## DIRECTIONS
Output the line containing "D3: LED orange", then every remaining line of the entries below, exactly as written and with no other text.

## MATERIAL FOR THIS TASK
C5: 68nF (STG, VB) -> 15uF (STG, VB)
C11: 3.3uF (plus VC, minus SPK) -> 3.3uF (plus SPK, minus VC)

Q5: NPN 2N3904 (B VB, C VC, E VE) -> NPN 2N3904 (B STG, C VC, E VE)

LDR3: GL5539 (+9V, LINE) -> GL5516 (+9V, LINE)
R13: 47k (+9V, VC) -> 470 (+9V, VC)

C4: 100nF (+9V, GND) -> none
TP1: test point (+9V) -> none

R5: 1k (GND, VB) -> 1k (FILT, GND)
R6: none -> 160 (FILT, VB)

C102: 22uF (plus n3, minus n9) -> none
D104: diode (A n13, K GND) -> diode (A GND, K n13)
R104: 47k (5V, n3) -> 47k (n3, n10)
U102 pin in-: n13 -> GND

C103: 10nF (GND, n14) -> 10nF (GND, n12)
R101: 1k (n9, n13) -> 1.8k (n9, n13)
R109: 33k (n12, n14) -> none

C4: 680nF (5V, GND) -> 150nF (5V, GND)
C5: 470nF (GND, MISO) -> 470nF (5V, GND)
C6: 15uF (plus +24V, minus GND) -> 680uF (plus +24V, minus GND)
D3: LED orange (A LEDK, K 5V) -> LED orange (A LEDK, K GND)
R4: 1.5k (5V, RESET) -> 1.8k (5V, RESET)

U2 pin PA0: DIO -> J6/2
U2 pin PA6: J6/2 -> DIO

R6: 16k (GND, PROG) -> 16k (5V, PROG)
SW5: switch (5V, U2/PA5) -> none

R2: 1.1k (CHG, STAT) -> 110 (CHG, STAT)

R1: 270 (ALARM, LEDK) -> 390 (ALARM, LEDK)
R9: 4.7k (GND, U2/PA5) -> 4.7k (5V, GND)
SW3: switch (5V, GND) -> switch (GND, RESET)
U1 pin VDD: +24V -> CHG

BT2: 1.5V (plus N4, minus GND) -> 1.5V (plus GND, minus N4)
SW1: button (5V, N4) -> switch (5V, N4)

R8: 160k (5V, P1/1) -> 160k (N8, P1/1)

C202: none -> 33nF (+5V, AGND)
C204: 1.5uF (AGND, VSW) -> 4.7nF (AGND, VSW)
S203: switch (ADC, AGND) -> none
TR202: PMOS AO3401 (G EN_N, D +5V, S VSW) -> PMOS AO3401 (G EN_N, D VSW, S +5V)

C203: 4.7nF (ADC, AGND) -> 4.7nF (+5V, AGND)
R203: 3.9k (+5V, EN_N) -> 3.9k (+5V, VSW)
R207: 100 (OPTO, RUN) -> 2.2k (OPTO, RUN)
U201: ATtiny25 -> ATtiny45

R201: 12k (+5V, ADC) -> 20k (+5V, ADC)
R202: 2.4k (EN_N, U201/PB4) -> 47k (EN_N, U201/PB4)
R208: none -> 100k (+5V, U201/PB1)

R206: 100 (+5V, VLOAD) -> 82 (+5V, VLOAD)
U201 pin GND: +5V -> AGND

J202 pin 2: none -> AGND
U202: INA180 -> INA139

## RESPONSE TO THIS TASK
D3: LED orange (A LEDK, K 5V) -> LED orange (A LEDK, K GND)
R4: 1.5k (5V, RESET) -> 1.8k (5V, RESET)

U2 pin PA0: DIO -> J6/2
U2 pin PA6: J6/2 -> DIO

R6: 16k (GND, PROG) -> 16k (5V, PROG)
SW5: switch (5V, U2/PA5) -> none

R2: 1.1k (CHG, STAT) -> 110 (CHG, STAT)

R1: 270 (ALARM, LEDK) -> 390 (ALARM, LEDK)
R9: 4.7k (GND, U2/PA5) -> 4.7k (5V, GND)
SW3: switch (5V, GND) -> switch (GND, RESET)
U1 pin VDD: +24V -> CHG

BT2: 1.5V (plus N4, minus GND) -> 1.5V (plus GND, minus N4)
SW1: button (5V, N4) -> switch (5V, N4)

R8: 160k (5V, P1/1) -> 160k (N8, P1/1)

C202: none -> 33nF (+5V, AGND)
C204: 1.5uF (AGND, VSW) -> 4.7nF (AGND, VSW)
S203: switch (ADC, AGND) -> none
TR202: PMOS AO3401 (G EN_N, D +5V, S VSW) -> PMOS AO3401 (G EN_N, D VSW, S +5V)

C203: 4.7nF (ADC, AGND) -> 4.7nF (+5V, AGND)
R203: 3.9k (+5V, EN_N) -> 3.9k (+5V, VSW)
R207: 100 (OPTO, RUN) -> 2.2k (OPTO, RUN)
U201: ATtiny25 -> ATtiny45

R201: 12k (+5V, ADC) -> 20k (+5V, ADC)
R202: 2.4k (EN_N, U201/PB4) -> 47k (EN_N, U201/PB4)
R208: none -> 100k (+5V, U201/PB1)

R206: 100 (+5V, VLOAD) -> 82 (+5V, VLOAD)
U201 pin GND: +5V -> AGND

J202 pin 2: none -> AGND
U202: INA180 -> INA139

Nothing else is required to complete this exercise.